● Do this: Write out these lines word for word, leaving out the pictures.

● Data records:

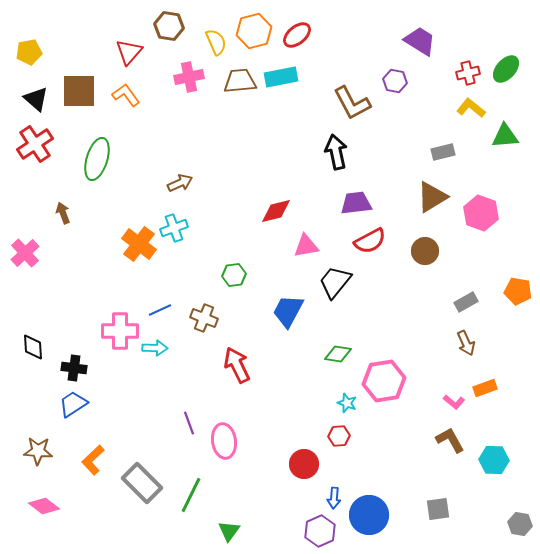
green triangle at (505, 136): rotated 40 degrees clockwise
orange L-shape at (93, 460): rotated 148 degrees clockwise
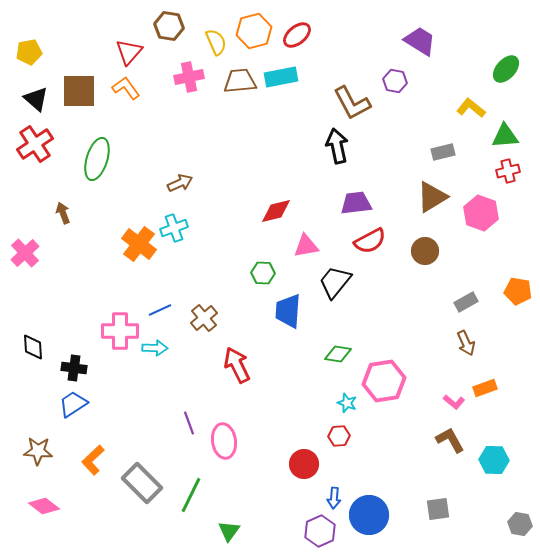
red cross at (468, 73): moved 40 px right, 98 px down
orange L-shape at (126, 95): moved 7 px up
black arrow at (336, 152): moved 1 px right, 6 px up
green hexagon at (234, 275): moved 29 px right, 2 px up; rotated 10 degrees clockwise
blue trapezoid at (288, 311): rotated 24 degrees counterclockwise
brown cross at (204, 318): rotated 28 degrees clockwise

● Result of this exercise:
green triangle at (505, 136): rotated 40 degrees clockwise
orange L-shape at (93, 460): rotated 148 degrees clockwise
red cross at (468, 73): moved 40 px right, 98 px down
orange L-shape at (126, 95): moved 7 px up
black arrow at (336, 152): moved 1 px right, 6 px up
green hexagon at (234, 275): moved 29 px right, 2 px up; rotated 10 degrees clockwise
blue trapezoid at (288, 311): rotated 24 degrees counterclockwise
brown cross at (204, 318): rotated 28 degrees clockwise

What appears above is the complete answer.